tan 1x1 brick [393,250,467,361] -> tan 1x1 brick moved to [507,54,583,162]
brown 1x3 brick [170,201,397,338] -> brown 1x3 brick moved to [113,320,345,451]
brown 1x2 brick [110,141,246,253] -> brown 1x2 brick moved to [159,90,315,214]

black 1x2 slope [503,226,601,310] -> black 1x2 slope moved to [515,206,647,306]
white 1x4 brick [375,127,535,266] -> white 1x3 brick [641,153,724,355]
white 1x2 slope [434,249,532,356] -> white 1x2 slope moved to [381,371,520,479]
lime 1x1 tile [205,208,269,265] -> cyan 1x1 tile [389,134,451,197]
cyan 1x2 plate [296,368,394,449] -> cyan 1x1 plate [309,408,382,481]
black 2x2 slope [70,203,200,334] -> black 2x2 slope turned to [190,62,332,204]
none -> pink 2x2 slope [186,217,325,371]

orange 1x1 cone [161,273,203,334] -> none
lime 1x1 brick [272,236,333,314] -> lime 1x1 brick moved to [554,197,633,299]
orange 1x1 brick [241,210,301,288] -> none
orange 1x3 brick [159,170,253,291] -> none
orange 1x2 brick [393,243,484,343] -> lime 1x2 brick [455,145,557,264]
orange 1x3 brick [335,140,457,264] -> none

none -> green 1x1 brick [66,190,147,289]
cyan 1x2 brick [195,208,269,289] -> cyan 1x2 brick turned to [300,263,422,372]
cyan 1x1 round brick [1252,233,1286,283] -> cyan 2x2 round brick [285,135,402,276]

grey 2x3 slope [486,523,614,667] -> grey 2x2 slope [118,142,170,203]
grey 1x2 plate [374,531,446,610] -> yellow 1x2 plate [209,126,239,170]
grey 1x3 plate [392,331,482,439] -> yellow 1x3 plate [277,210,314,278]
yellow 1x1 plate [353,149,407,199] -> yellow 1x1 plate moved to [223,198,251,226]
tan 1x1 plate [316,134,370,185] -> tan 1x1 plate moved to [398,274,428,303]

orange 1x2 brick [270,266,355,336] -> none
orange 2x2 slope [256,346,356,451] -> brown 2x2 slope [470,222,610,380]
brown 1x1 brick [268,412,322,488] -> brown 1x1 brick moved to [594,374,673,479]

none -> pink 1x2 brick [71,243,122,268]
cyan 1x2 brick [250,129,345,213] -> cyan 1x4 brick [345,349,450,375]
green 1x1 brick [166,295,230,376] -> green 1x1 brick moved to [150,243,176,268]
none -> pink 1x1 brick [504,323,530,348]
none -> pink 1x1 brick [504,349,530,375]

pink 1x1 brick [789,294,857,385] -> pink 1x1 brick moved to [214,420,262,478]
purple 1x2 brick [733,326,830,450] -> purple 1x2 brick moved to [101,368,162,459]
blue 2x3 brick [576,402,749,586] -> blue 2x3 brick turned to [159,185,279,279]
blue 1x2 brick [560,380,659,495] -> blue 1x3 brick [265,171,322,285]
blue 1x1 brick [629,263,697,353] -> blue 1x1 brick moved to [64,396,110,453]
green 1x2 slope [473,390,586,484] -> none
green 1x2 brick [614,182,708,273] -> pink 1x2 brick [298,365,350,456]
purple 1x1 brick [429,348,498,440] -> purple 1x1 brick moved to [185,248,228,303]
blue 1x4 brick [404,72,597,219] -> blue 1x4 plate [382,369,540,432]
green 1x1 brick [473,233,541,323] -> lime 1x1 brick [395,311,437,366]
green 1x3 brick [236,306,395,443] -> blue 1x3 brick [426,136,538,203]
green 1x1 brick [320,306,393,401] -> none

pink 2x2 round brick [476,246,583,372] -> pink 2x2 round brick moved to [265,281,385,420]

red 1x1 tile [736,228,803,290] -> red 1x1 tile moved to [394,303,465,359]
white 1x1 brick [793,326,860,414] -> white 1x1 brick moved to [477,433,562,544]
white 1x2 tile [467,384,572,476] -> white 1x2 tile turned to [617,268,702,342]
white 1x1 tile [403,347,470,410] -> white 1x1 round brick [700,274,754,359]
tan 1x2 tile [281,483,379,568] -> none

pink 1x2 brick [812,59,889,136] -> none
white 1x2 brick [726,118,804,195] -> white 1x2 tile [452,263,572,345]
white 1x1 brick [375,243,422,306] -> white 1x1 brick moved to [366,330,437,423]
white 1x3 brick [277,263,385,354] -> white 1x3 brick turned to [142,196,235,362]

=====

Through the line that contains "white 1x2 slope [434,249,532,356]", copy the material above exactly, beginning at its first line and including nothing more.

tan 1x1 brick [393,250,467,361] -> tan 1x1 brick moved to [507,54,583,162]
brown 1x3 brick [170,201,397,338] -> brown 1x3 brick moved to [113,320,345,451]
brown 1x2 brick [110,141,246,253] -> brown 1x2 brick moved to [159,90,315,214]

black 1x2 slope [503,226,601,310] -> black 1x2 slope moved to [515,206,647,306]
white 1x4 brick [375,127,535,266] -> white 1x3 brick [641,153,724,355]
white 1x2 slope [434,249,532,356] -> white 1x2 slope moved to [381,371,520,479]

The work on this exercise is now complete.